• Work order: Each line below from the one containing "RTC1 pin SQW: A0 -> MI" through the one containing "TFT pin SCK: A0 -> SCK" is to be given again exactly, and no line outside that span.

• Exercise data:
════════════════

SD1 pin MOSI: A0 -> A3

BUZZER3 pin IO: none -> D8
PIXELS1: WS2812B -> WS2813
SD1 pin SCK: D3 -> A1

════════════════

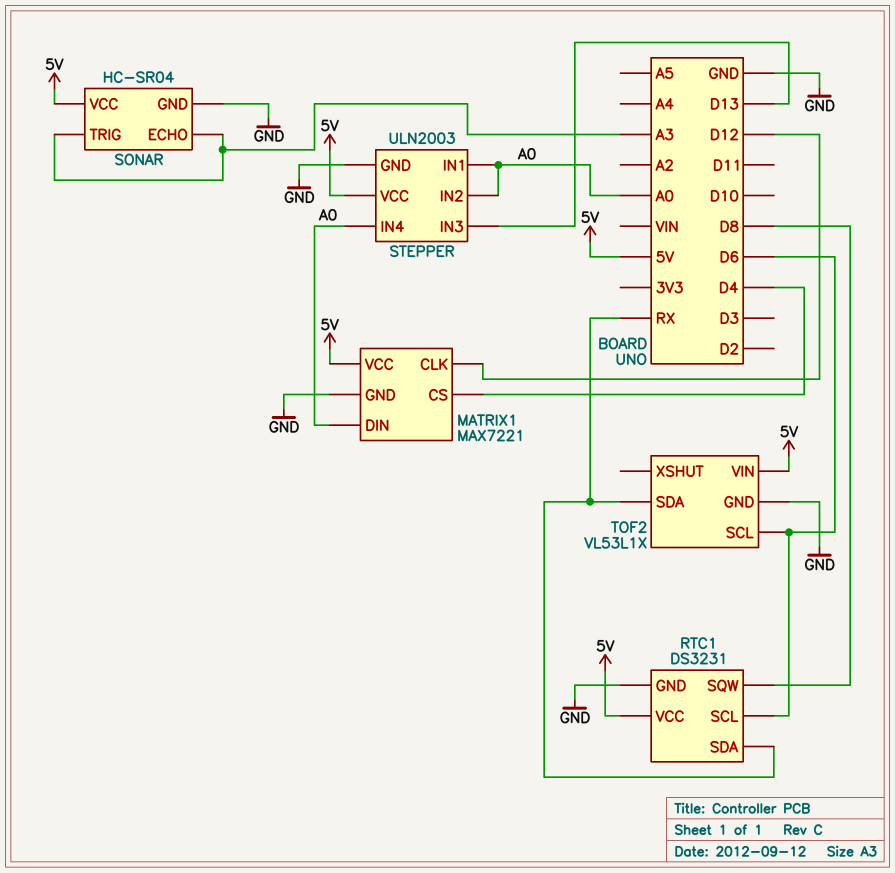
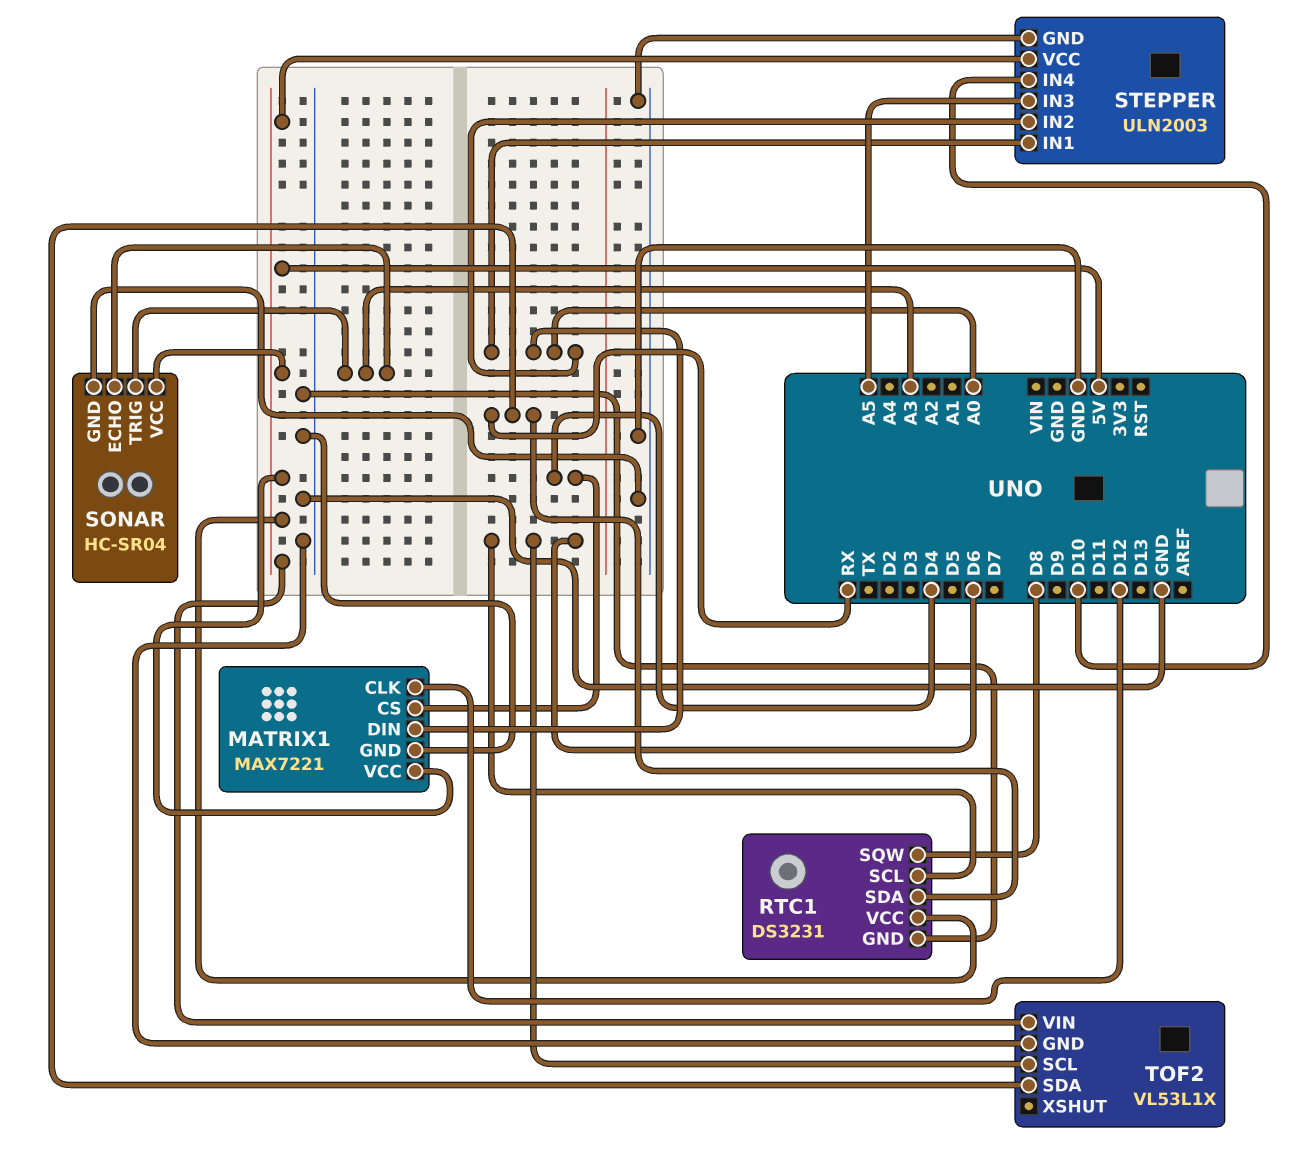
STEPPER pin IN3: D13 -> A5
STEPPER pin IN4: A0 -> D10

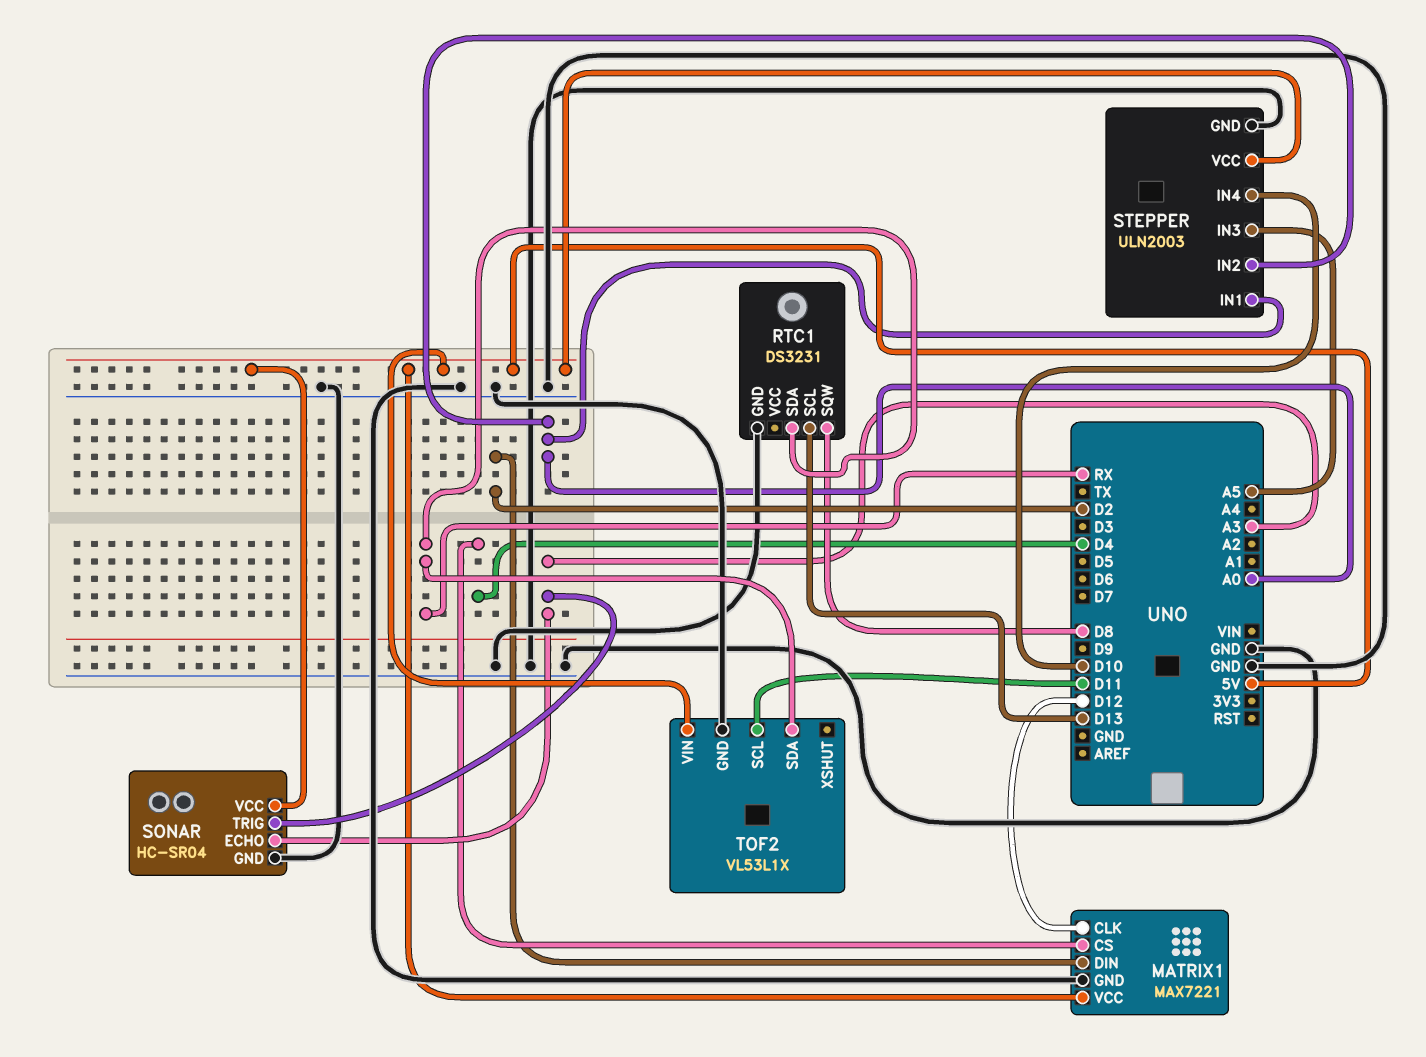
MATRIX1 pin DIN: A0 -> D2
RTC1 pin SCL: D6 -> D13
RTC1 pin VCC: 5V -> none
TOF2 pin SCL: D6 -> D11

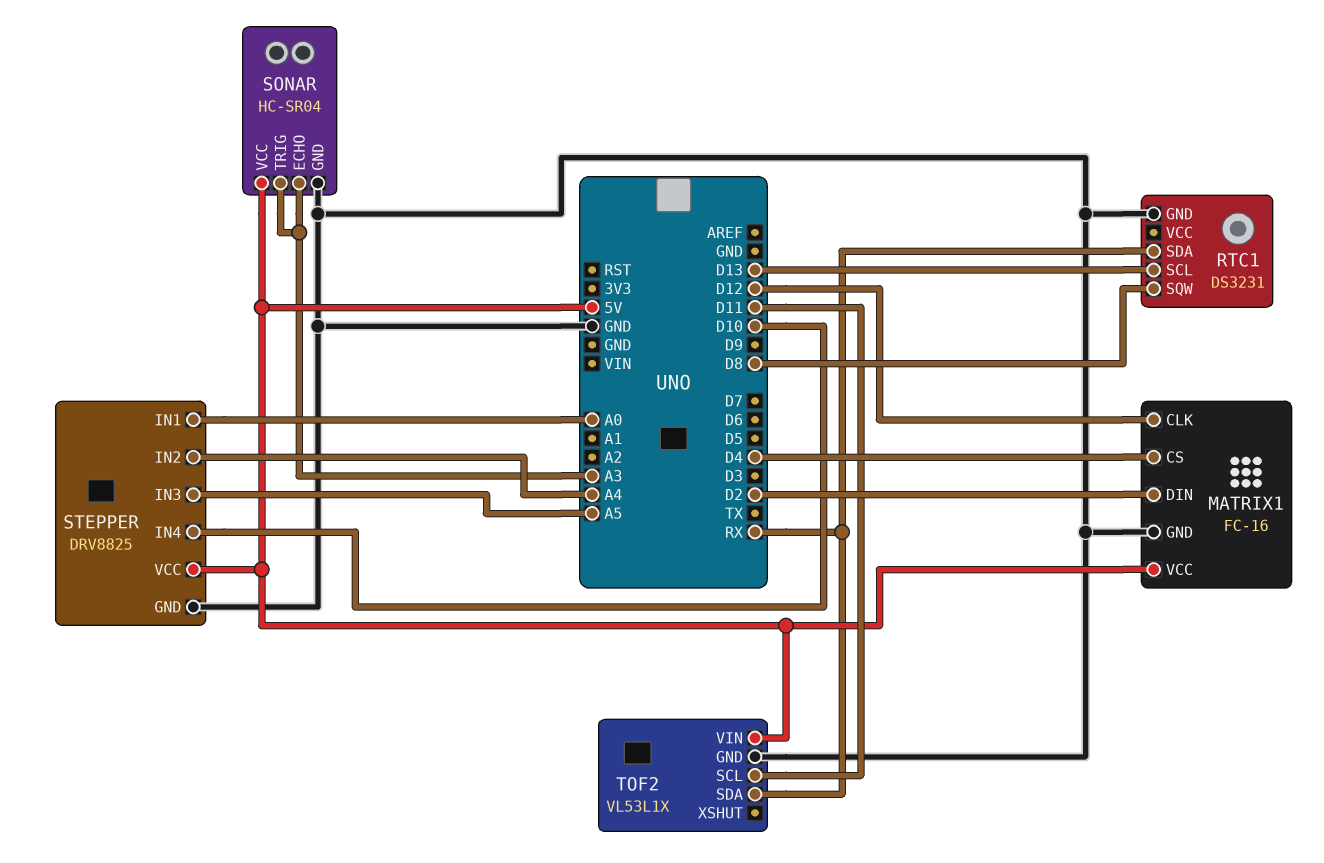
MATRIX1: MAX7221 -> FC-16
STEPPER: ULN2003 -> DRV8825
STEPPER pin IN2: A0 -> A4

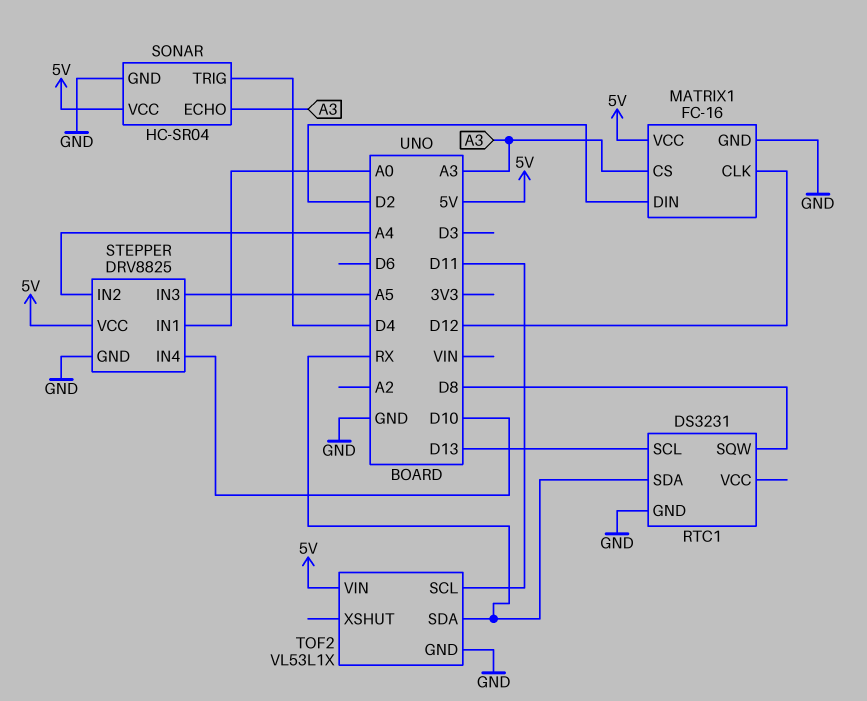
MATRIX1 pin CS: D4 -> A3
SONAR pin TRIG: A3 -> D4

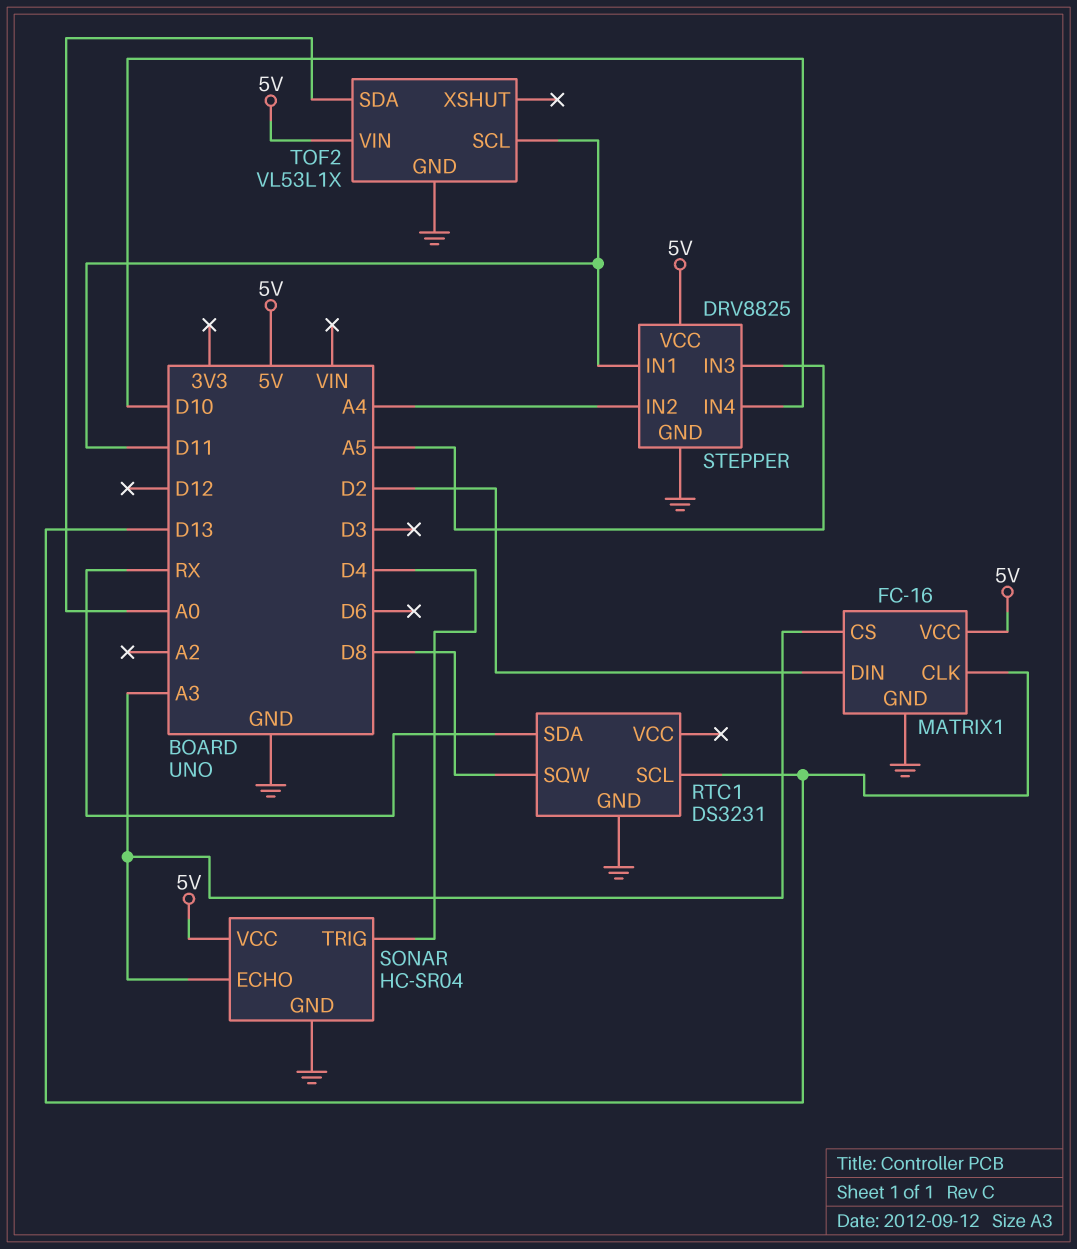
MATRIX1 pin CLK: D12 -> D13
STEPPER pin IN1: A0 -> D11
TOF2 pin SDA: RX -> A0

════════════════

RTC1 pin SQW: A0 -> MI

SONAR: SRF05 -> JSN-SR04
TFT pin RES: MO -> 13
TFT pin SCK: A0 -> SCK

════════════════

• Solution to this problem:
RTC1 pin SQW: A0 -> MI

SONAR: SRF05 -> JSN-SR04
TFT pin RES: MO -> 13
TFT pin SCK: A0 -> SCK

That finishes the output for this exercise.